╭─ Dataset extract

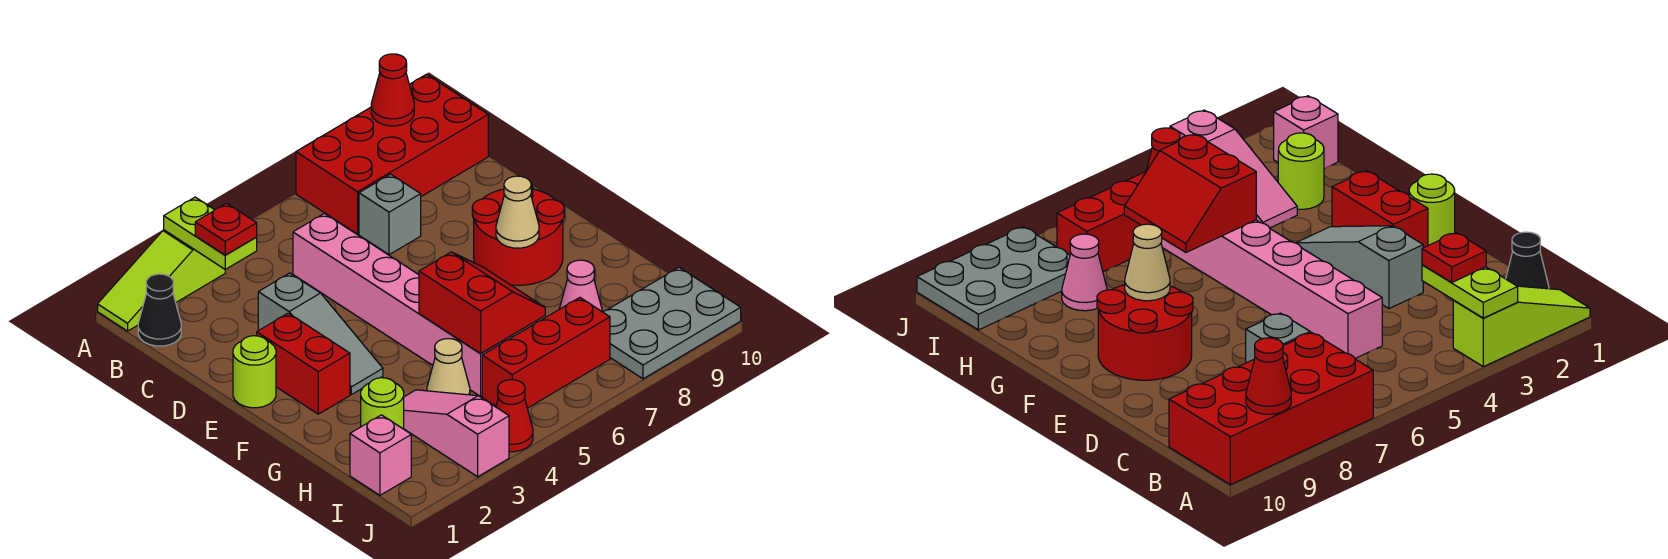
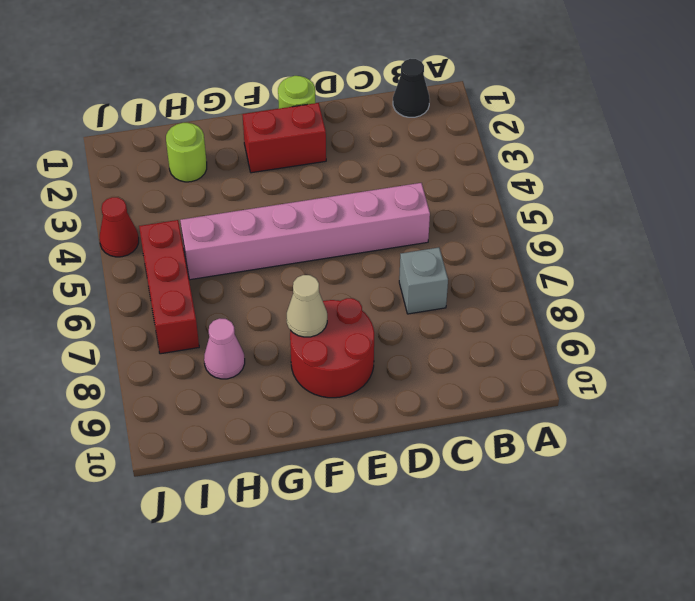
none -> lime slope A1:A3 level 1 top 3
none -> red brick A7:B10 level 1
none -> grey slope D3:F3 level 1 top D

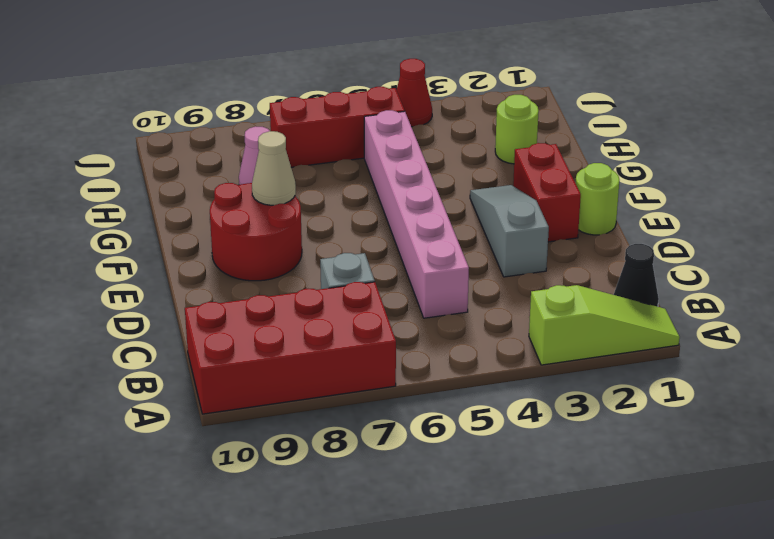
none -> pink slope H3:J3 level 1 top J
none -> tan cone H4 level 1
none -> pink brick I1 level 1

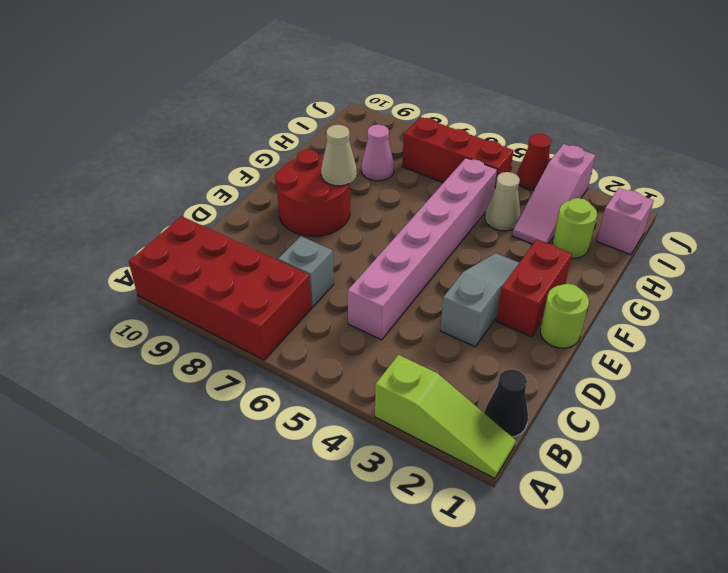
none -> grey plate I8:J10 level 1
none -> lime plate A3:B3 level 2
none -> red cone A9 level 2

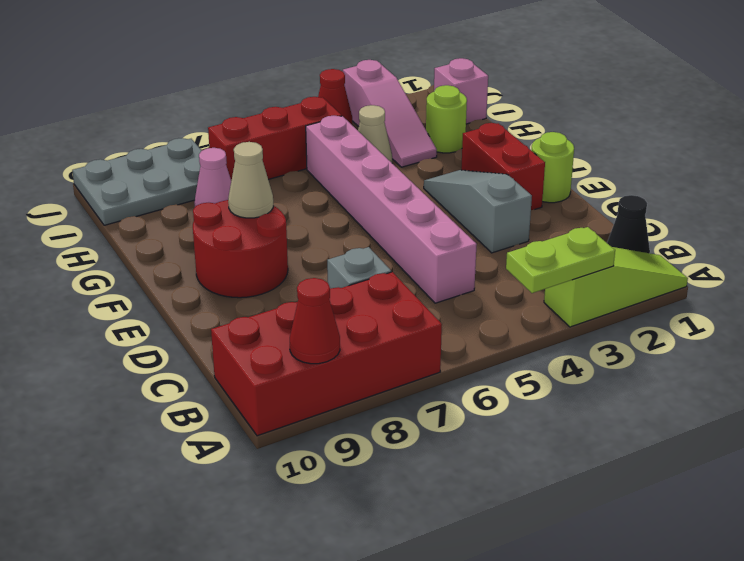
lime plate A3:A4 level 2 -> lime plate A3:B3 level 2
none -> red slope G5:H6 level 2 top 5
none -> red plate B3 level 3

╰─

Return exactly what appears in the records from the line with "lime plate A3:A4" through the final line, and nothing else.

Written solution:
lime plate A3:A4 level 2 -> lime plate A3:B3 level 2
none -> red slope G5:H6 level 2 top 5
none -> red plate B3 level 3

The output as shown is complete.